Before and after counts:
Start of Block
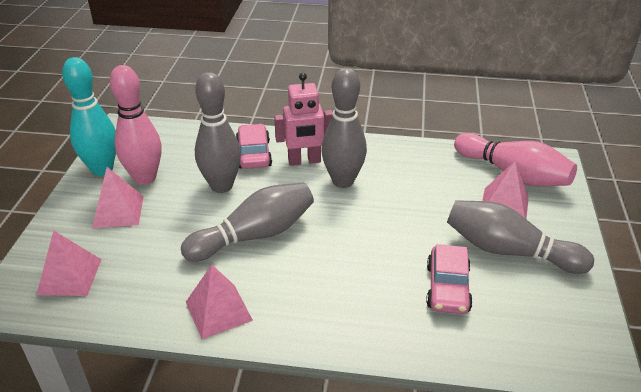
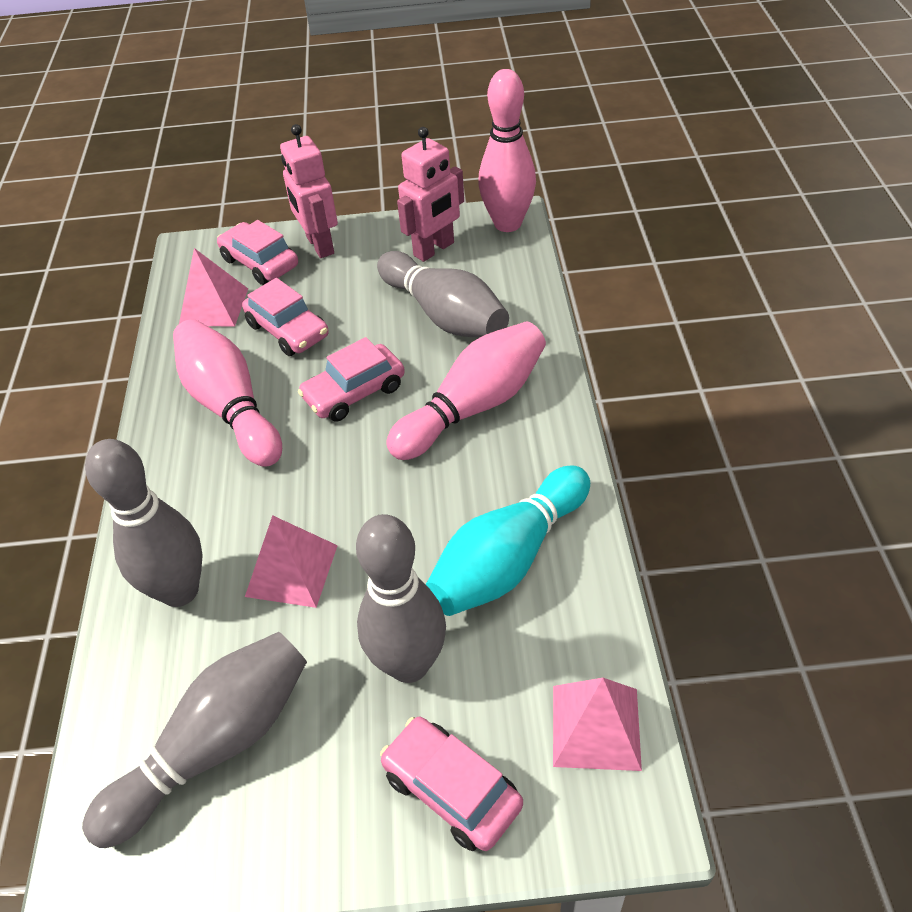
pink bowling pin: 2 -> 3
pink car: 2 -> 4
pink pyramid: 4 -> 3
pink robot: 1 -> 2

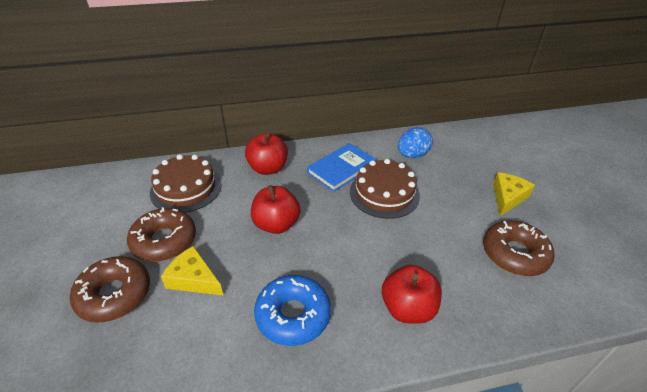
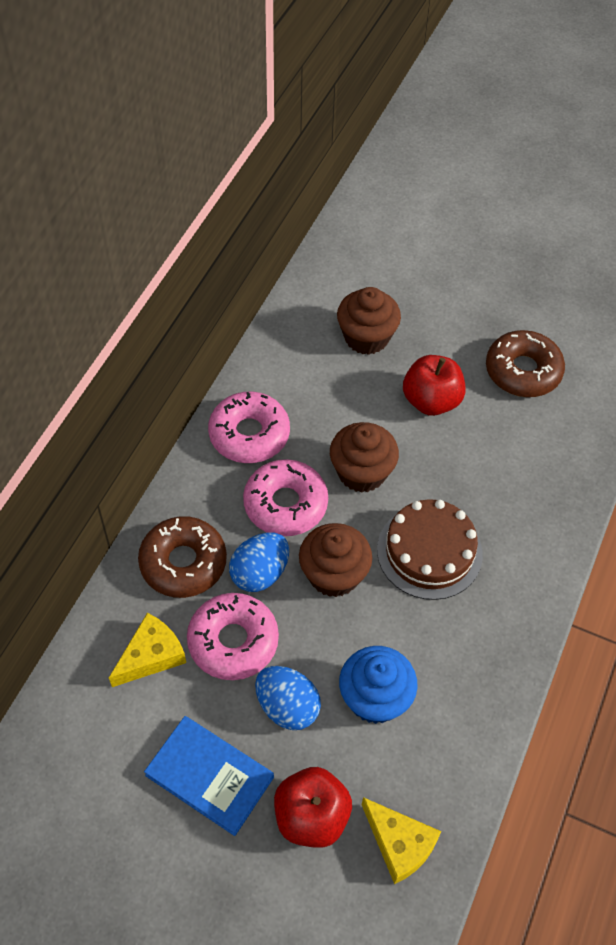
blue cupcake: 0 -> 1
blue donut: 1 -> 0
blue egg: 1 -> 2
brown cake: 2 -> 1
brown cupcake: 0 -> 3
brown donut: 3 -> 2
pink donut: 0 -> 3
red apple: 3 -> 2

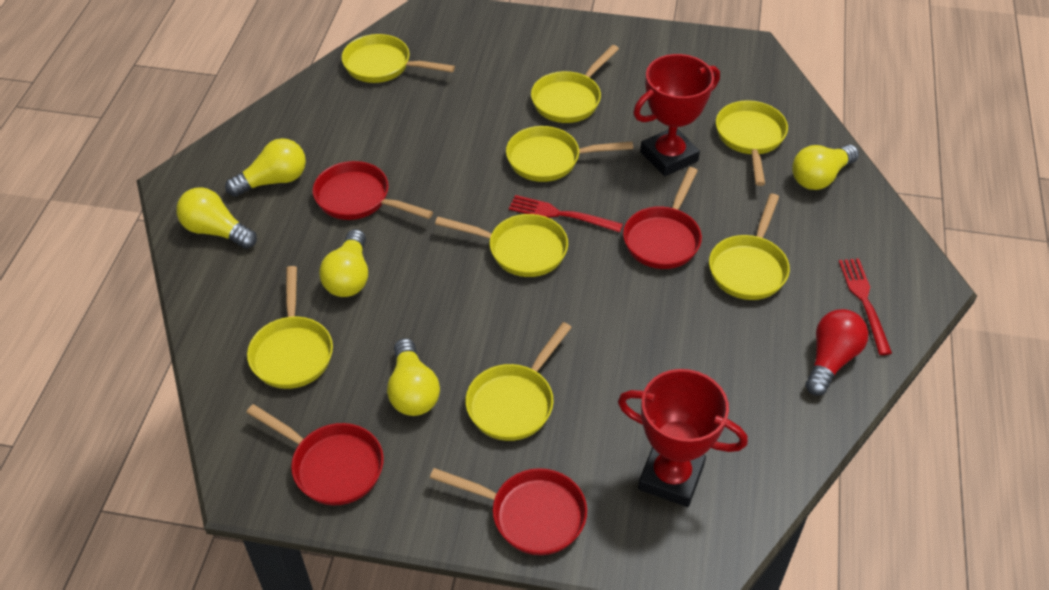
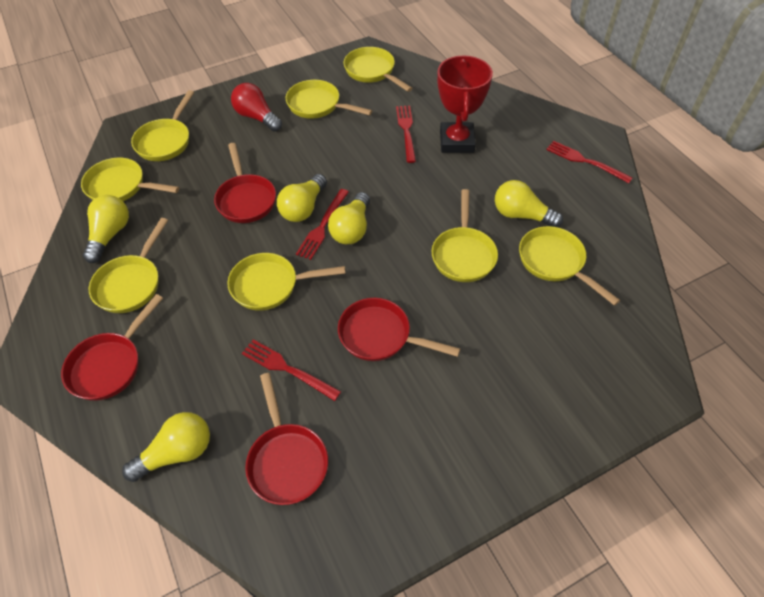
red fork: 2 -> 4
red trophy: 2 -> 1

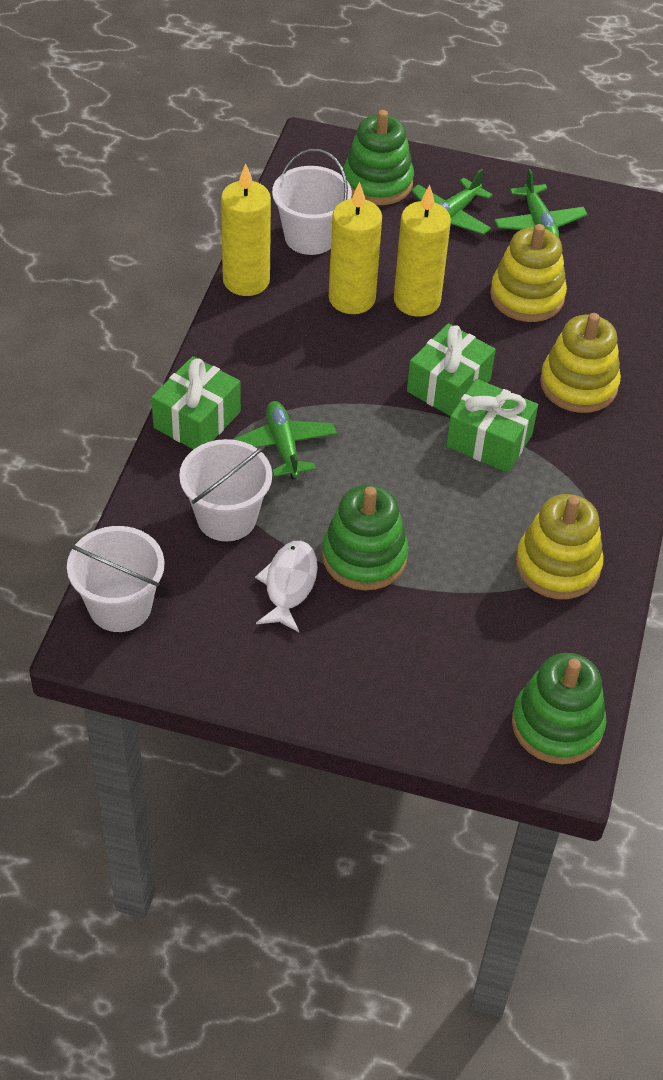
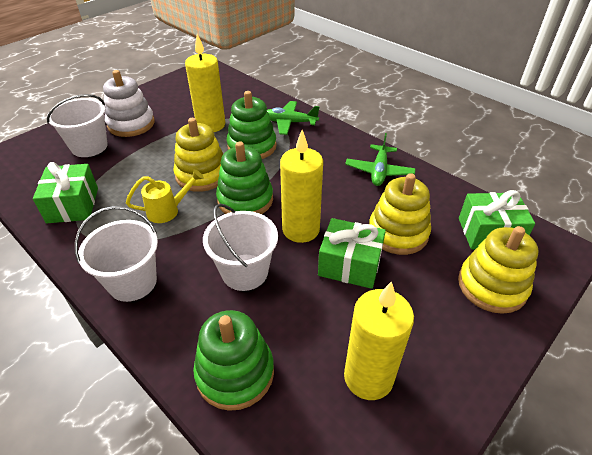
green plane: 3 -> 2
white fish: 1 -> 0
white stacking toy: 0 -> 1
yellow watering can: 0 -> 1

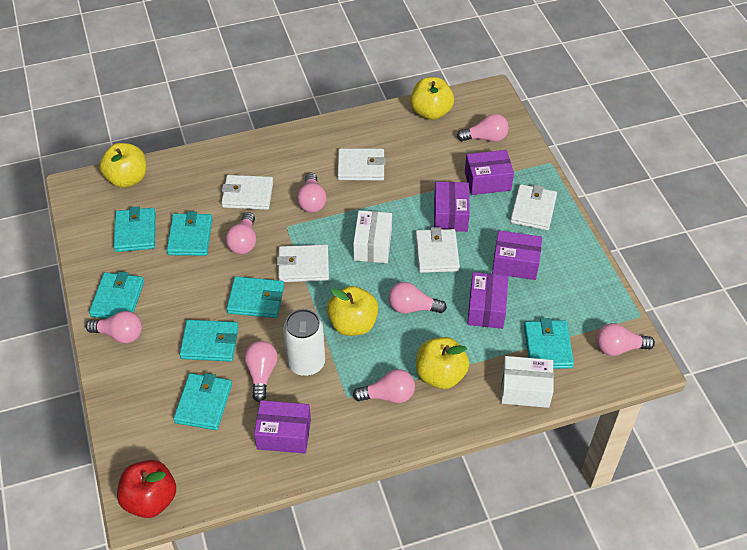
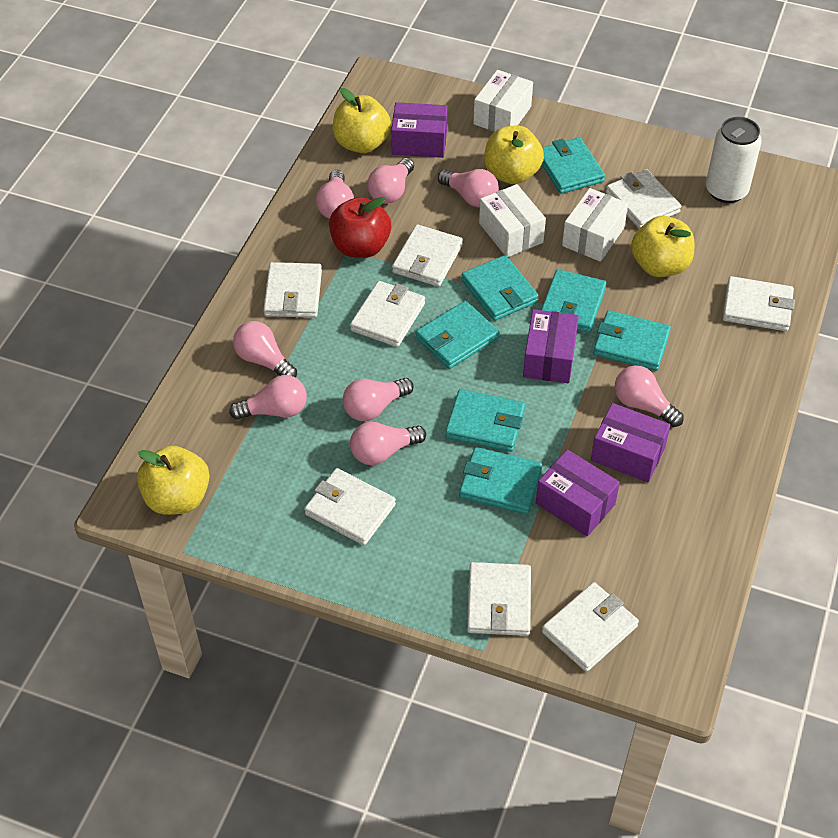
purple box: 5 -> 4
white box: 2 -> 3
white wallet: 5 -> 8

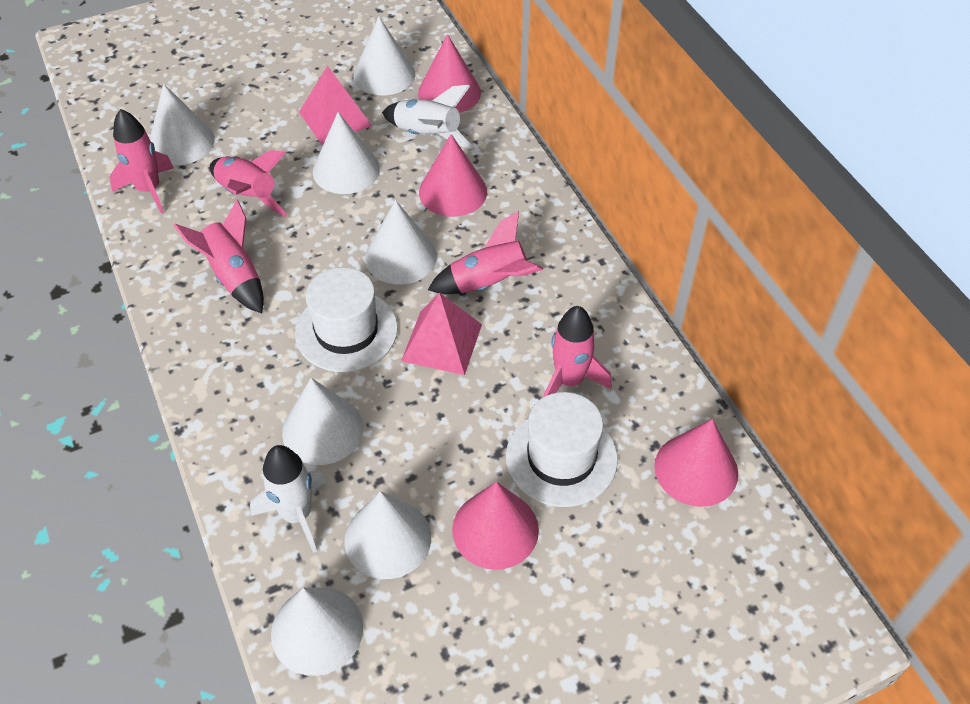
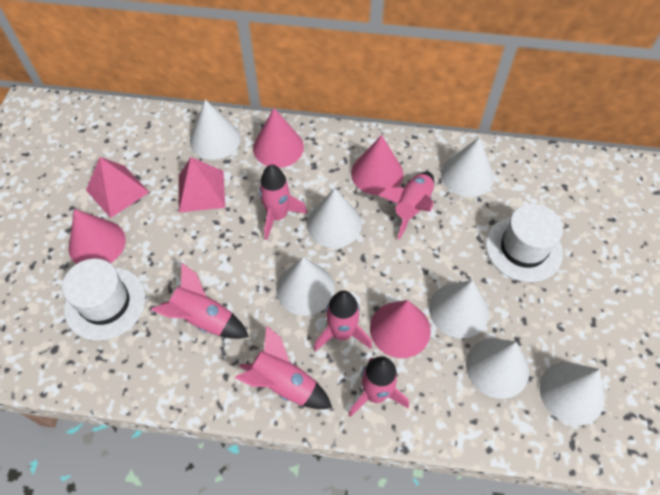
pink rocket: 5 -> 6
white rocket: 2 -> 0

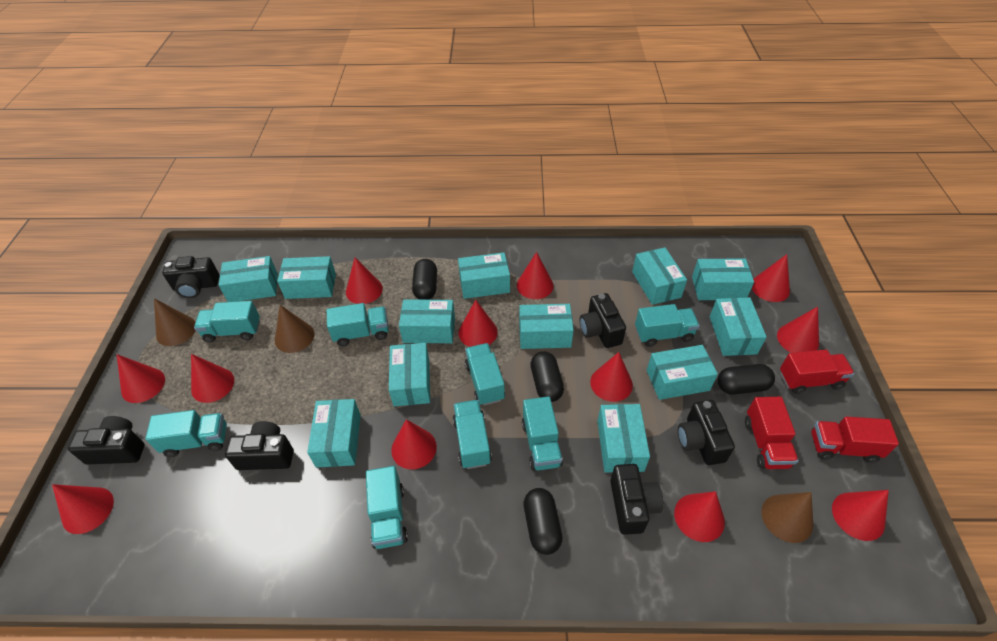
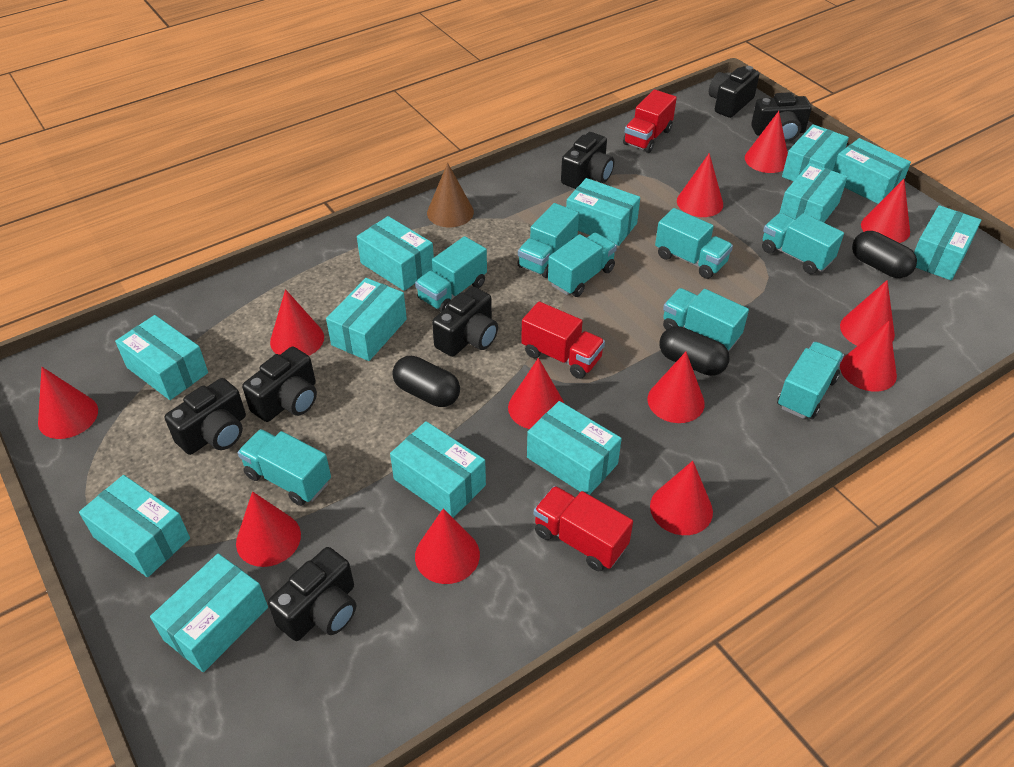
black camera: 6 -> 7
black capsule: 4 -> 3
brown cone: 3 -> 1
End of Block
▸ Instructions for the task
Print every record above exactly as written, leaving out the pictures.

▸ Solution
pink bowling pin: 2 -> 3
pink car: 2 -> 4
pink pyramid: 4 -> 3
pink robot: 1 -> 2

blue cupcake: 0 -> 1
blue donut: 1 -> 0
blue egg: 1 -> 2
brown cake: 2 -> 1
brown cupcake: 0 -> 3
brown donut: 3 -> 2
pink donut: 0 -> 3
red apple: 3 -> 2

red fork: 2 -> 4
red trophy: 2 -> 1

green plane: 3 -> 2
white fish: 1 -> 0
white stacking toy: 0 -> 1
yellow watering can: 0 -> 1

purple box: 5 -> 4
white box: 2 -> 3
white wallet: 5 -> 8

pink rocket: 5 -> 6
white rocket: 2 -> 0

black camera: 6 -> 7
black capsule: 4 -> 3
brown cone: 3 -> 1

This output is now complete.